> **WHAT TO PRODUCE**:
Please return the lines below verbatim, beginning at the one that has "degrees: -75" and stopping after the one that has "new: toy duck (pink) (2nd from left)", and add no other lines.
##### DATA FOR THIS TASK
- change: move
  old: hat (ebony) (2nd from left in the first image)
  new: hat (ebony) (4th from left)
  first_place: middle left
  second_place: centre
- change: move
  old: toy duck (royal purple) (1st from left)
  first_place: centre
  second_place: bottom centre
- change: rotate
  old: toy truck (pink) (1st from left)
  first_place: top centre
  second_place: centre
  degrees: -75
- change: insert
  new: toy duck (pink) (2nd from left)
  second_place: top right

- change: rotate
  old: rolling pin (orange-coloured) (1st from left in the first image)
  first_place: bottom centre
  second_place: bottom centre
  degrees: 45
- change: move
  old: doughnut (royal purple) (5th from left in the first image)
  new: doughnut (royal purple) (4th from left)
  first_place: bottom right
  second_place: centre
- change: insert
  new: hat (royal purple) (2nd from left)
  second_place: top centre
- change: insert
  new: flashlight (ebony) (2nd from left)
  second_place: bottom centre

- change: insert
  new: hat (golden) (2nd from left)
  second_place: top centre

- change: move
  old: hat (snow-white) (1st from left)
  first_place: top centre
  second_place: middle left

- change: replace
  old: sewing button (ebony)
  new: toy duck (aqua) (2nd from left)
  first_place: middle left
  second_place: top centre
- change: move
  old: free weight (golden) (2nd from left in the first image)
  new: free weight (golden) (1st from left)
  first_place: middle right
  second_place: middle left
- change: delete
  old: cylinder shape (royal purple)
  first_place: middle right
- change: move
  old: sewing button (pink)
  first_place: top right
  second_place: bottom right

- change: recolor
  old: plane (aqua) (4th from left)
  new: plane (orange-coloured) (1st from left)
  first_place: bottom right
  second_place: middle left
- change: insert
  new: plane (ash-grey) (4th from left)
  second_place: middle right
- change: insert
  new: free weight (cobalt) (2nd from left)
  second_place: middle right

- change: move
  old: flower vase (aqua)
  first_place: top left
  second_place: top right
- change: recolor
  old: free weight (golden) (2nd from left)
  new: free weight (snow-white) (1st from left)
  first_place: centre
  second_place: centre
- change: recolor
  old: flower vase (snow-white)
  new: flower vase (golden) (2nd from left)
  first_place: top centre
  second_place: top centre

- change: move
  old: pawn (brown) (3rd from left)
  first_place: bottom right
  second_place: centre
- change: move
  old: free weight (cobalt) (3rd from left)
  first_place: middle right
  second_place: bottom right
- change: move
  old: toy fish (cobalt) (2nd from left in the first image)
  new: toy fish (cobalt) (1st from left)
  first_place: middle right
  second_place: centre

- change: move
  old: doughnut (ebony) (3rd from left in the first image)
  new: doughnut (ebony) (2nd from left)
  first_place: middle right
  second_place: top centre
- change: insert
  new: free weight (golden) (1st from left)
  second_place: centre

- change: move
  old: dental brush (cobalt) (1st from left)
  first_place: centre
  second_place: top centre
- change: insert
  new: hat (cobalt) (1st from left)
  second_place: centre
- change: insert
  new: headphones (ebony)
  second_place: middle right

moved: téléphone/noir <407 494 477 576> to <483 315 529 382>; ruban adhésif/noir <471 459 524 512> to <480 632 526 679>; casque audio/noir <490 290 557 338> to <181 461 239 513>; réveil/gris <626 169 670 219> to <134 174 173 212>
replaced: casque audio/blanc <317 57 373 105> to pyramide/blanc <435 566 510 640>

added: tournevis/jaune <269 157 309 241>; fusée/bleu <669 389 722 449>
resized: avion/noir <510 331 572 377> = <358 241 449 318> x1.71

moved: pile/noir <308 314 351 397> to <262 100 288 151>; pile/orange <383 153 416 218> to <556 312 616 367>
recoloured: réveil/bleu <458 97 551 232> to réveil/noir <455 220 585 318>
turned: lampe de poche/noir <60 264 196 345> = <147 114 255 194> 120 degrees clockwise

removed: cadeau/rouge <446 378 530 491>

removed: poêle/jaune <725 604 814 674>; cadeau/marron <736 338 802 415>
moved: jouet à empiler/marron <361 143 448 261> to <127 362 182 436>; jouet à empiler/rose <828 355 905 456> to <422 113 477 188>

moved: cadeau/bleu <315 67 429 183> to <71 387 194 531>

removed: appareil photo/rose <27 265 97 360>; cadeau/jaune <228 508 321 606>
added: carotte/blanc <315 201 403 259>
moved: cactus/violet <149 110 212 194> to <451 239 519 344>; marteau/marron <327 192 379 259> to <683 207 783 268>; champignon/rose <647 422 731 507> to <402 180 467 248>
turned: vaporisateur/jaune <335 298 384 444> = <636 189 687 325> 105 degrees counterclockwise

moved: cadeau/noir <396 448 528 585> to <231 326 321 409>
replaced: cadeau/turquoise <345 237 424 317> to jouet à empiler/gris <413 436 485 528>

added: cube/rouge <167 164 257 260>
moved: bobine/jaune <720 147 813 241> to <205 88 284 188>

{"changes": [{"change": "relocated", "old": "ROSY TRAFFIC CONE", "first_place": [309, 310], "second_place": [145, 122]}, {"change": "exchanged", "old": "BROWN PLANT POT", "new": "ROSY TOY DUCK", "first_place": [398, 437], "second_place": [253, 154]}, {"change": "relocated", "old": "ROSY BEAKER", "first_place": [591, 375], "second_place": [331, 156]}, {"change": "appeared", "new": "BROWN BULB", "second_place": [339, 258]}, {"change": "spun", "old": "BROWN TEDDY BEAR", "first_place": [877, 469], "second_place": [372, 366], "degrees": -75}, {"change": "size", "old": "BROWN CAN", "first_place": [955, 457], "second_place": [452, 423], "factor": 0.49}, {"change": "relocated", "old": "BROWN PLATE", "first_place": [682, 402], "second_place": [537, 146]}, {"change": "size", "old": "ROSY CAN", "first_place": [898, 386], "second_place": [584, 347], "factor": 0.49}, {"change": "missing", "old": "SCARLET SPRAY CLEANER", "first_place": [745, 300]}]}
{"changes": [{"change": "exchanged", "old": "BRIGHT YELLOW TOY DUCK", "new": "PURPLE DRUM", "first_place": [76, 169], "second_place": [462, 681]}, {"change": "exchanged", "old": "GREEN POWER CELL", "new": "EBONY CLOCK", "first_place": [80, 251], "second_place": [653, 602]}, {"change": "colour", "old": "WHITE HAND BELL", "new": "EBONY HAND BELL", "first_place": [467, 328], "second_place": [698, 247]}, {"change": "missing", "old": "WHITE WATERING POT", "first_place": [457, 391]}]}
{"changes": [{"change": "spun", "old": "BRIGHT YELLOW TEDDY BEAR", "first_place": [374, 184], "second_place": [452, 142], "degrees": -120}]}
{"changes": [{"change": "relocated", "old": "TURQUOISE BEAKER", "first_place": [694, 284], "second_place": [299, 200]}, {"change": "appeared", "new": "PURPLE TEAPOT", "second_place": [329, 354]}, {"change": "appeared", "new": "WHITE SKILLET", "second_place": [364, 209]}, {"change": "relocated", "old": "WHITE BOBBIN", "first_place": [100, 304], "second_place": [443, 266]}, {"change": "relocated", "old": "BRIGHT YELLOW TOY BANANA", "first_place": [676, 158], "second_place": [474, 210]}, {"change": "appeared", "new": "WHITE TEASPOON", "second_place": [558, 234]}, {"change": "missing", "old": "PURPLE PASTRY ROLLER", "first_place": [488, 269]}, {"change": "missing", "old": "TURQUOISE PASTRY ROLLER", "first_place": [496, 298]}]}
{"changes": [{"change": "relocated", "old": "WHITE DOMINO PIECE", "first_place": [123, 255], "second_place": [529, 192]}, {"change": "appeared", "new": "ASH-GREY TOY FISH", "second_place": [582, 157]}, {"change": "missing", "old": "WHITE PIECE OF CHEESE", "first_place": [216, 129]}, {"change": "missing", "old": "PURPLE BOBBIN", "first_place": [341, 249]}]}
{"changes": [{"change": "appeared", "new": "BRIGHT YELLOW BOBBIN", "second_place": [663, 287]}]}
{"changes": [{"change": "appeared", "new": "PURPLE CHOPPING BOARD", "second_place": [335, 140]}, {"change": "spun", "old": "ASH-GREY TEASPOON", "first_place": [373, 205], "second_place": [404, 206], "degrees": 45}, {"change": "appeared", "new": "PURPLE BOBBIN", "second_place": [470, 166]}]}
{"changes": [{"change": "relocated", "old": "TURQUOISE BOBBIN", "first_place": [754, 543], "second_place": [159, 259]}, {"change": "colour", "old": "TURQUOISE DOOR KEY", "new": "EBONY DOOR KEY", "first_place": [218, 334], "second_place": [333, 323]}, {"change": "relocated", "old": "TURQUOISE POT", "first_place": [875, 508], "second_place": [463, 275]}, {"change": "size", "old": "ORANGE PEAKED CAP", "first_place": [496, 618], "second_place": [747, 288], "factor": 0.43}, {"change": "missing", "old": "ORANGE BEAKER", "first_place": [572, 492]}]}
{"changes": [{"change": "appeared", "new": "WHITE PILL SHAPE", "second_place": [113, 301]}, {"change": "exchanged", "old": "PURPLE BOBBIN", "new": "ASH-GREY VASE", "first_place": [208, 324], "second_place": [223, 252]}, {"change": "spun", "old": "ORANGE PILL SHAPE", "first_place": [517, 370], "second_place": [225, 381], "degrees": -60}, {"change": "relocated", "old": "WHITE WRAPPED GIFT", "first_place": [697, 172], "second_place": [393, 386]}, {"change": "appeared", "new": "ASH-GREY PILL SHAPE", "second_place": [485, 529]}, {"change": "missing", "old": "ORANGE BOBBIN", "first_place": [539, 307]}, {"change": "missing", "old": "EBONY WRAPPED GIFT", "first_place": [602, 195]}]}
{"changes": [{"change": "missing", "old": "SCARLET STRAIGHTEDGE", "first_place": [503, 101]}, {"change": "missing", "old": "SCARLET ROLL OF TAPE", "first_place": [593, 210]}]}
##########
> **SOLVED EXERCISE**:
  degrees: -75
- change: insert
  new: toy duck (pink) (2nd from left)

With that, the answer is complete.